> **Problem to solve**:
In the listing below, find the line with "STEPPER1 pin IN2: none -> 10", then repeat exactly every line from the top through that one.
BEGIN
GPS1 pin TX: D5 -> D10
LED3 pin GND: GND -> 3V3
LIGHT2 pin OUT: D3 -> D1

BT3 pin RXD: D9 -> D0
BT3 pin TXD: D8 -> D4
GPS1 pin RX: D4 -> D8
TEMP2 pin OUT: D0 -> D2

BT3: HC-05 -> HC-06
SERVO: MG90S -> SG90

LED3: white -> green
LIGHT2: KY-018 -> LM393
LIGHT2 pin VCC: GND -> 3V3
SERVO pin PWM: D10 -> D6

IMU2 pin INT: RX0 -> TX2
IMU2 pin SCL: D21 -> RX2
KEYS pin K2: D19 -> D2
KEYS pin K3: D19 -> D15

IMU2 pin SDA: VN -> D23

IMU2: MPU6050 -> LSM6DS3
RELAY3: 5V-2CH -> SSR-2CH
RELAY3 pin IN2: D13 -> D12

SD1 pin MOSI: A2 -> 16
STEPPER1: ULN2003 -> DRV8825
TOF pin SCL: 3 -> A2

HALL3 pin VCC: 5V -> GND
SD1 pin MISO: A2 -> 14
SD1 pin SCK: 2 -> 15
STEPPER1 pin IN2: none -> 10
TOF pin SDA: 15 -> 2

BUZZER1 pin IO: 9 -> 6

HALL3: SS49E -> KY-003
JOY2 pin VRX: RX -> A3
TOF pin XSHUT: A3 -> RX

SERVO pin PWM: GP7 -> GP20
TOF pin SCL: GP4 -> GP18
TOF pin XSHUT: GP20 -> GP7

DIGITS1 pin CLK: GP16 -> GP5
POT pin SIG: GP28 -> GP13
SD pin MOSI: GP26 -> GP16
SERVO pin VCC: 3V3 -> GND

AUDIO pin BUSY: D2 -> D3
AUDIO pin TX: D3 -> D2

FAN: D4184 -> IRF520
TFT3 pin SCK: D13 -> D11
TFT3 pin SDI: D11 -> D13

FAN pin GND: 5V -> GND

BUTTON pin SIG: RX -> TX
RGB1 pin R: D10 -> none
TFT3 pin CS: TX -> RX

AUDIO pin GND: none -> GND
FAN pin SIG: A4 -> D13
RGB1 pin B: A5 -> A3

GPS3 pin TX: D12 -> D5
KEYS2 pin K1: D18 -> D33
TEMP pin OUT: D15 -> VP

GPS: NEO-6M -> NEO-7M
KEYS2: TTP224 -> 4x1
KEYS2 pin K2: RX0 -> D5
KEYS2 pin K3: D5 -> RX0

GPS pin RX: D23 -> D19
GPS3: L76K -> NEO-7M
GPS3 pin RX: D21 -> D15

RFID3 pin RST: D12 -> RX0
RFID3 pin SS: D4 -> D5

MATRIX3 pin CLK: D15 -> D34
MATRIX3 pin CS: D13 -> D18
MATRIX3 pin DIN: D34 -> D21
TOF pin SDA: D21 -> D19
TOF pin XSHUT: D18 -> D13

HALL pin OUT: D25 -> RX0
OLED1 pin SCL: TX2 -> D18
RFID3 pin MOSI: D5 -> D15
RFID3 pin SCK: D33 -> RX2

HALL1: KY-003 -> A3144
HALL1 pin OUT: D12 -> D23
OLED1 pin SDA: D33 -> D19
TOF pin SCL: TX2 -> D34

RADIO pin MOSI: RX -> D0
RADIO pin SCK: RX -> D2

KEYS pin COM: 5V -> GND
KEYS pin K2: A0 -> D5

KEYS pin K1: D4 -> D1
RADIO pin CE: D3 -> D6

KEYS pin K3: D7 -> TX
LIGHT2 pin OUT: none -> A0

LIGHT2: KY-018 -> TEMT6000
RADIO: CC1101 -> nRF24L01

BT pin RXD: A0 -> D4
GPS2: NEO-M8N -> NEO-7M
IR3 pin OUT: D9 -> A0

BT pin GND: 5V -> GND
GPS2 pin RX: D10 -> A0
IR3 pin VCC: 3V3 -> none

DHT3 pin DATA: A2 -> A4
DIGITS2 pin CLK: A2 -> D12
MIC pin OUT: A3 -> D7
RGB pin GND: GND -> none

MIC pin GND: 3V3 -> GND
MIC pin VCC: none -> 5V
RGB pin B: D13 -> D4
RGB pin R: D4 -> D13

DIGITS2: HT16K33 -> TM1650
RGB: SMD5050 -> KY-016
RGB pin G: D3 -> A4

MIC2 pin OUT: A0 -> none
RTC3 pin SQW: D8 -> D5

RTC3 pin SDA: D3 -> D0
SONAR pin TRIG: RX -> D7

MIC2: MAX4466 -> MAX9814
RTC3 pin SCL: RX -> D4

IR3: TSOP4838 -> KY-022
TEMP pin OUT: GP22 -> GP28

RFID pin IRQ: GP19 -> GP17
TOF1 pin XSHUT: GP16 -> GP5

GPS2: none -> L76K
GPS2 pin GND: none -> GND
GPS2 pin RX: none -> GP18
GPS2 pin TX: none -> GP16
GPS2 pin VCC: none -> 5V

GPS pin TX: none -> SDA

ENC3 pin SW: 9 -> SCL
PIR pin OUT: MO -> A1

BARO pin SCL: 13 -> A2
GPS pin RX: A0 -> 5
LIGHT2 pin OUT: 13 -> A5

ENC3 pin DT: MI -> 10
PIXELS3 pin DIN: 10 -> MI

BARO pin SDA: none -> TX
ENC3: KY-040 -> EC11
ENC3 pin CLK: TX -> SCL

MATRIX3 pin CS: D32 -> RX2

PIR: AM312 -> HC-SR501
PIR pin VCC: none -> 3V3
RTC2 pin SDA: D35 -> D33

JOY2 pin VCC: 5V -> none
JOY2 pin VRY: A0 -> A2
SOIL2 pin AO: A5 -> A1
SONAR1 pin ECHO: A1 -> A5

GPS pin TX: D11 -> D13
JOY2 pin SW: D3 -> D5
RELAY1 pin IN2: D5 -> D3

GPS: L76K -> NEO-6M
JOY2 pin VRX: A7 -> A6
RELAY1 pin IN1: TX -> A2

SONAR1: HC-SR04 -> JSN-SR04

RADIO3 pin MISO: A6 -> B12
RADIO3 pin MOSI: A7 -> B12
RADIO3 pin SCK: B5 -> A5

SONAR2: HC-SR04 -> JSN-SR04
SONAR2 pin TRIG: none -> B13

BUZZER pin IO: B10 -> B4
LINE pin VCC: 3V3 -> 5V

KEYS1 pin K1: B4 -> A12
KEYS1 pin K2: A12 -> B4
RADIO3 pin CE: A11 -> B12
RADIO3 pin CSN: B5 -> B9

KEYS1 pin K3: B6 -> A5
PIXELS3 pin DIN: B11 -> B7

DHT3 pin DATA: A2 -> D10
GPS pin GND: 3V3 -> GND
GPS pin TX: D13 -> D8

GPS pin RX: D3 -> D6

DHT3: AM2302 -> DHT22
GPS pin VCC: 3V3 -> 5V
END
> **Answer for the task**:
GPS1 pin TX: D5 -> D10
LED3 pin GND: GND -> 3V3
LIGHT2 pin OUT: D3 -> D1

BT3 pin RXD: D9 -> D0
BT3 pin TXD: D8 -> D4
GPS1 pin RX: D4 -> D8
TEMP2 pin OUT: D0 -> D2

BT3: HC-05 -> HC-06
SERVO: MG90S -> SG90

LED3: white -> green
LIGHT2: KY-018 -> LM393
LIGHT2 pin VCC: GND -> 3V3
SERVO pin PWM: D10 -> D6

IMU2 pin INT: RX0 -> TX2
IMU2 pin SCL: D21 -> RX2
KEYS pin K2: D19 -> D2
KEYS pin K3: D19 -> D15

IMU2 pin SDA: VN -> D23

IMU2: MPU6050 -> LSM6DS3
RELAY3: 5V-2CH -> SSR-2CH
RELAY3 pin IN2: D13 -> D12

SD1 pin MOSI: A2 -> 16
STEPPER1: ULN2003 -> DRV8825
TOF pin SCL: 3 -> A2

HALL3 pin VCC: 5V -> GND
SD1 pin MISO: A2 -> 14
SD1 pin SCK: 2 -> 15
STEPPER1 pin IN2: none -> 10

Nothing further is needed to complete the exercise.